◆ Exercise data:
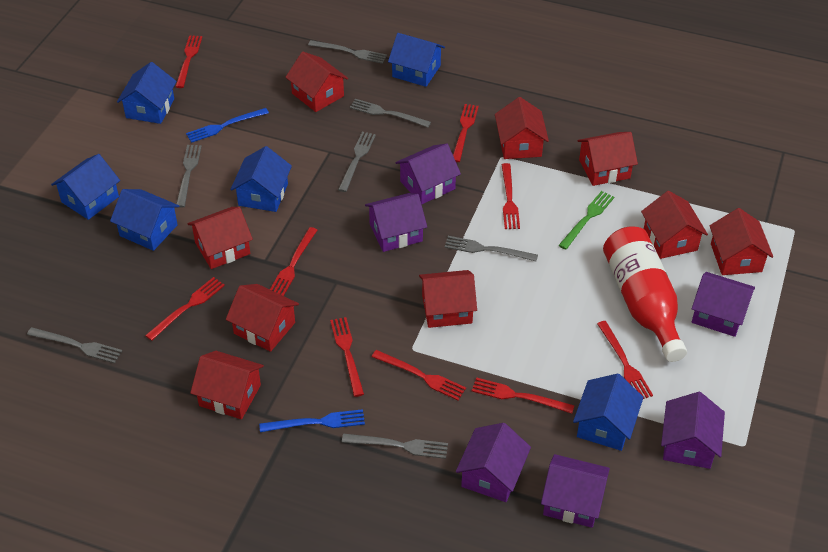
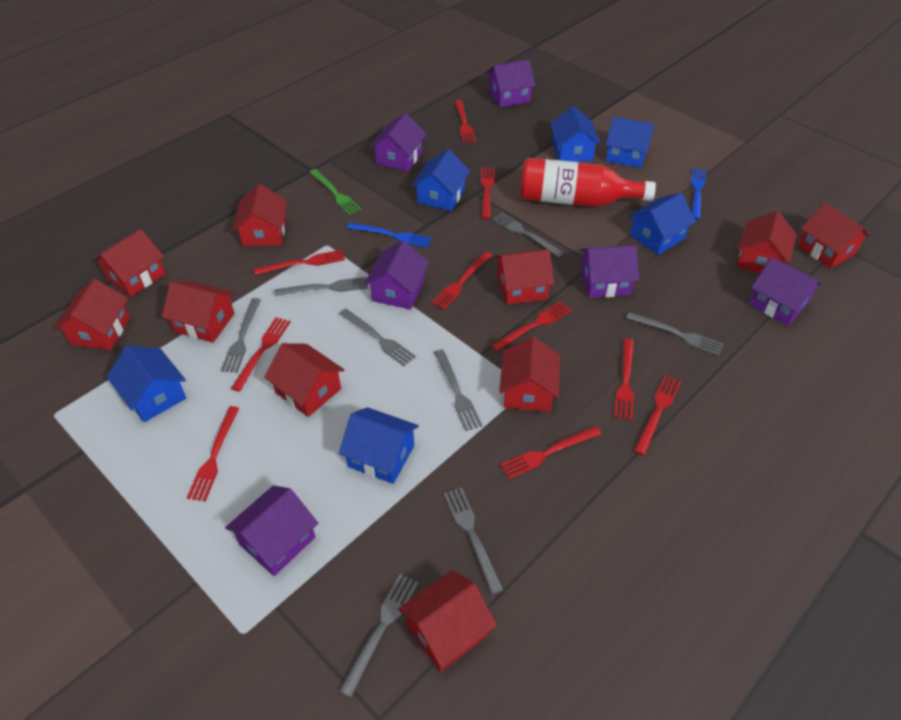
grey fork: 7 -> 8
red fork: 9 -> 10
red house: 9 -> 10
* * *
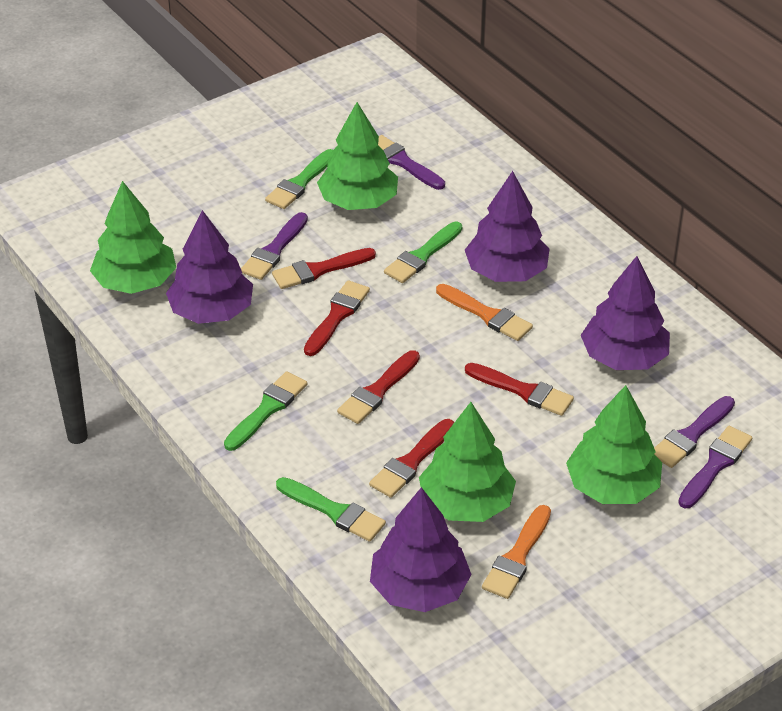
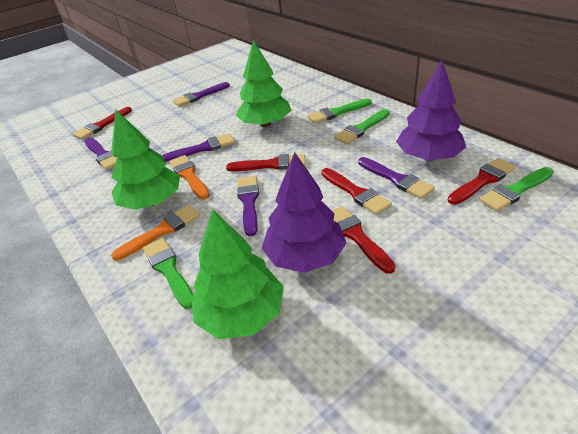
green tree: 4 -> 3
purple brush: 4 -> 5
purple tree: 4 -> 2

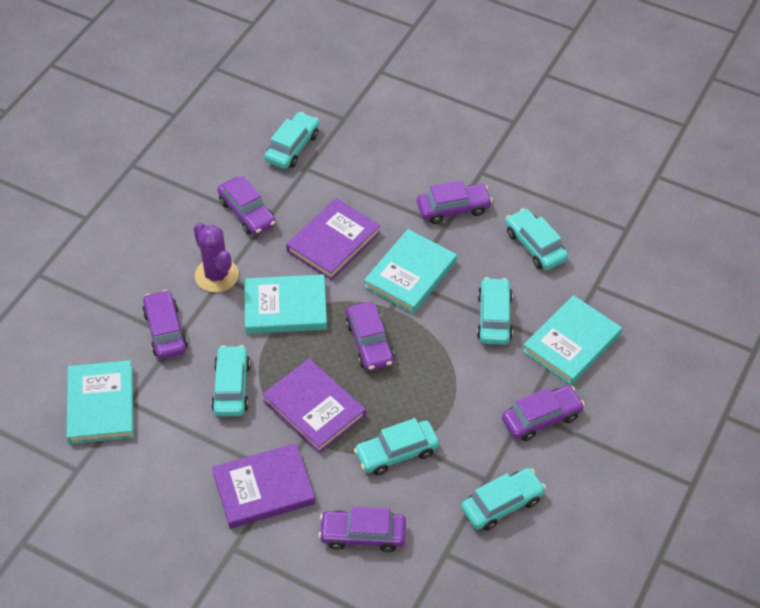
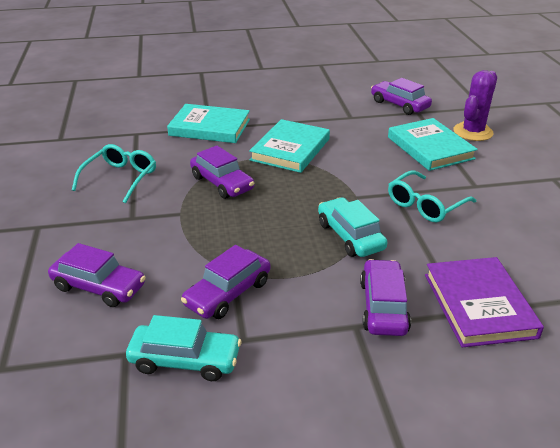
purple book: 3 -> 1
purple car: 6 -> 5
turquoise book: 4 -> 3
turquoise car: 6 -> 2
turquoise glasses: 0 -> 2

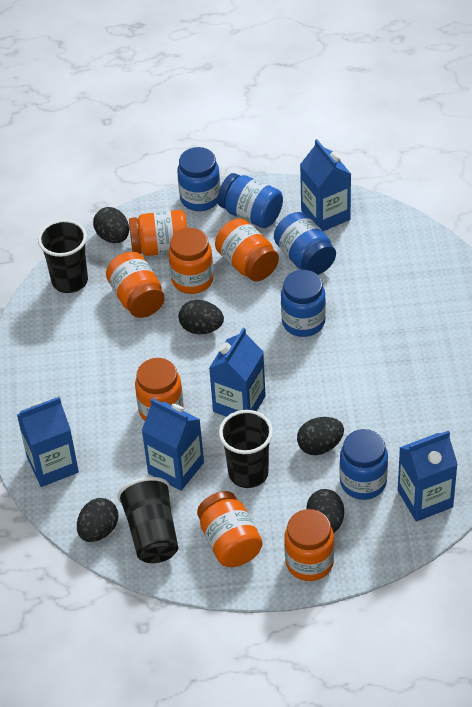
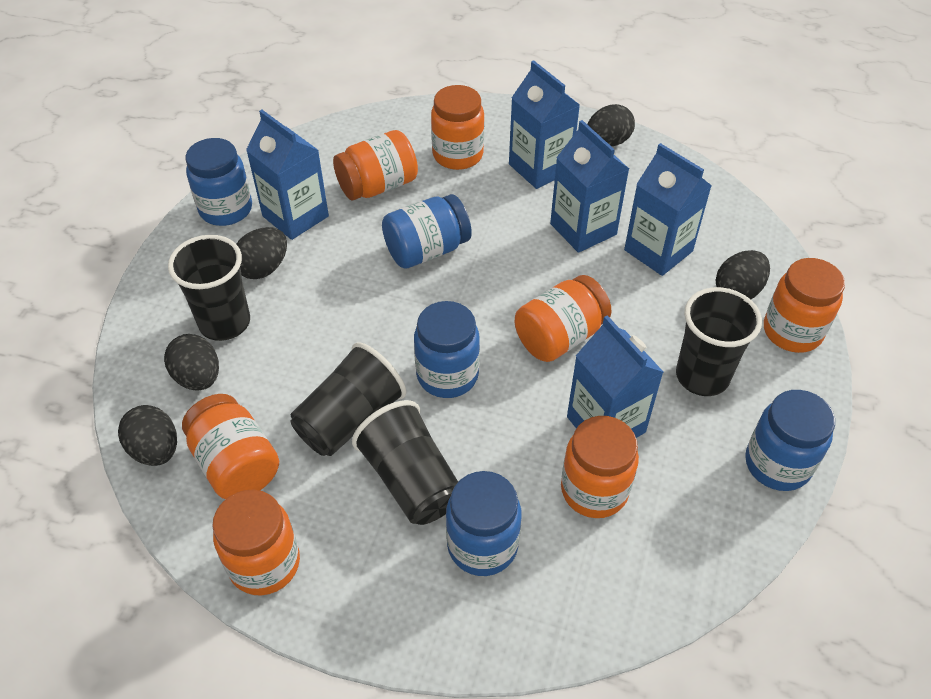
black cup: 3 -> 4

◆ The problem: Copy only what runs above from the line containing "purple tree: 4 -> 2" through the line containing "black cup: 3 -> 4", exactly. Leave out the pictures.

◆ Exercise solution:
purple tree: 4 -> 2

purple book: 3 -> 1
purple car: 6 -> 5
turquoise book: 4 -> 3
turquoise car: 6 -> 2
turquoise glasses: 0 -> 2

black cup: 3 -> 4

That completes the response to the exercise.